- _Exercise instructions_: Which of the lines below holds the string "orange"? Copy every line that does.
BEGIN Task input
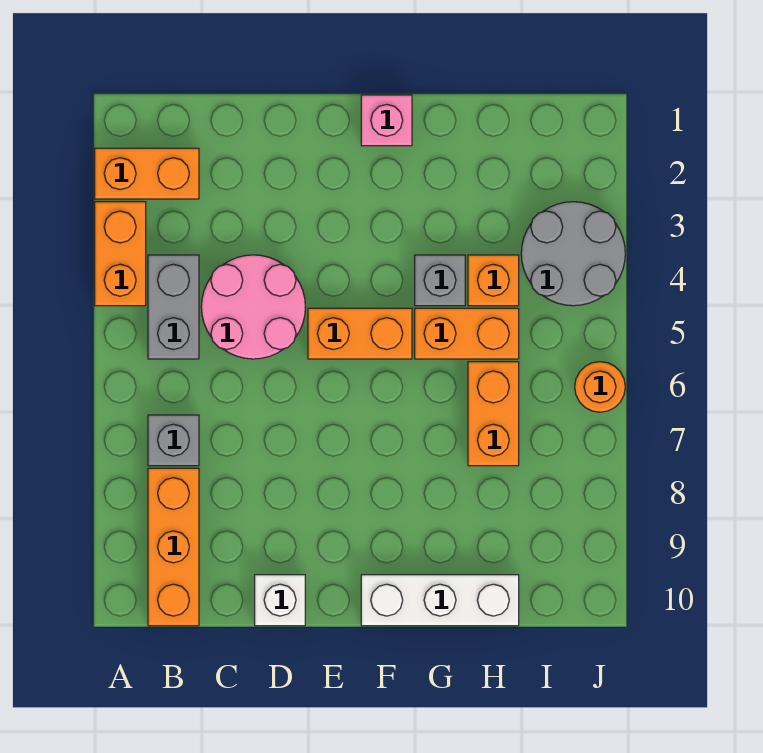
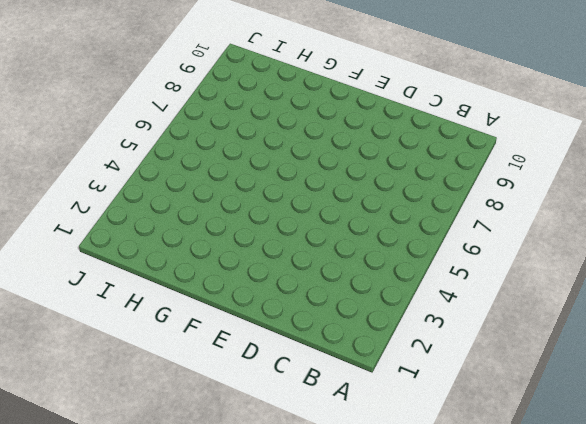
none -> orange 1x2 brick [95,148,199,199]
none -> orange 1x2 brick [95,202,146,306]
none -> grey 1x2 brick [148,255,199,359]

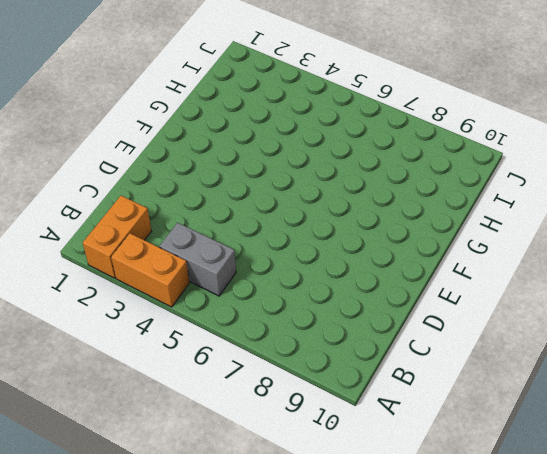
none -> grey 1x1 brick [148,415,199,466]
none -> orange 1x3 brick [148,468,199,626]
none -> pink 2x2 round brick [201,255,305,359]

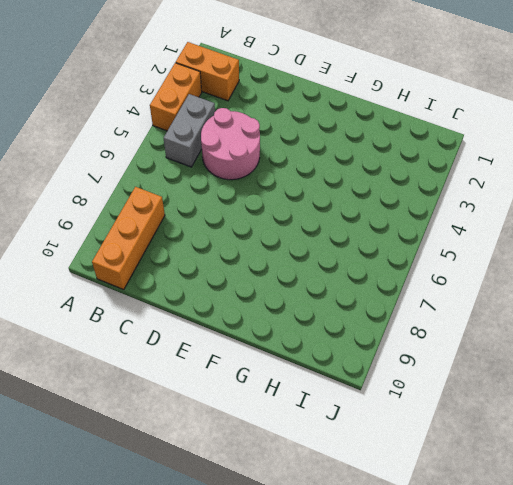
none -> grey 1x1 brick [148,415,199,466]
none -> white 1x1 brick [255,575,305,626]
none -> orange 1x2 brick [308,308,412,359]

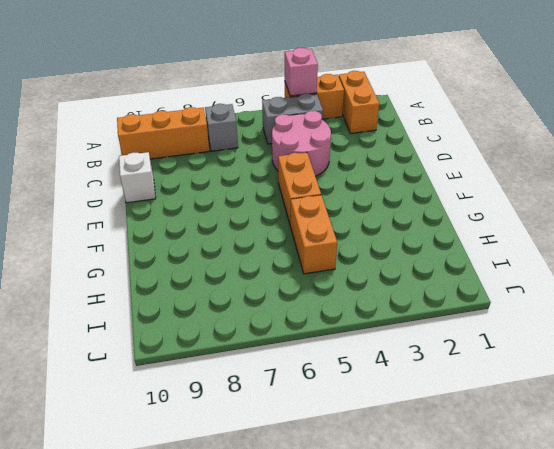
pink 1x1 brick [285,48,318,96] -> pink 1x1 brick moved to [361,95,412,146]
none -> white 1x3 brick [361,575,519,626]
none -> grey 1x1 brick [415,255,465,306]
none -> orange 1x1 brick [468,255,519,306]

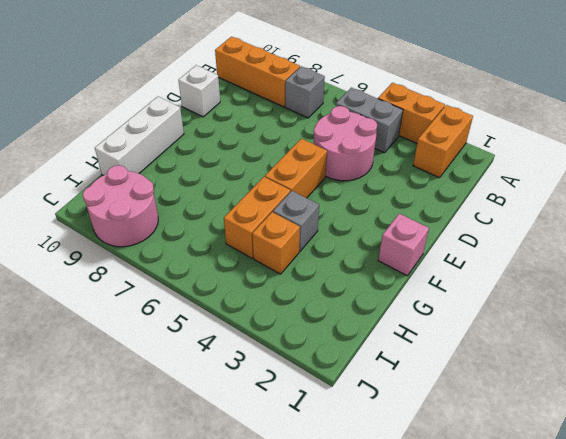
pink 2x2 round brick [83,165,158,247] -> none
none -> orange 1x2 brick [468,362,519,466]
none -> grey 2x2 round brick [521,202,625,306]
none -> orange 1x1 round brick [575,362,625,412]

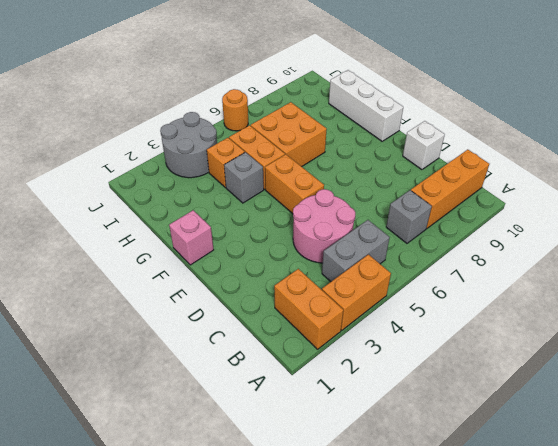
orange 2x2 brick [251,102,327,167] -> orange 1x2 brick [468,362,519,466]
END Task input
- _The completed task_:
none -> orange 1x2 brick [95,148,199,199]
none -> orange 1x2 brick [95,202,146,306]
none -> orange 1x3 brick [148,468,199,626]
none -> orange 1x2 brick [308,308,412,359]
none -> orange 1x1 brick [468,255,519,306]
none -> orange 1x2 brick [468,362,519,466]
none -> orange 1x1 round brick [575,362,625,412]
orange 2x2 brick [251,102,327,167] -> orange 1x2 brick [468,362,519,466]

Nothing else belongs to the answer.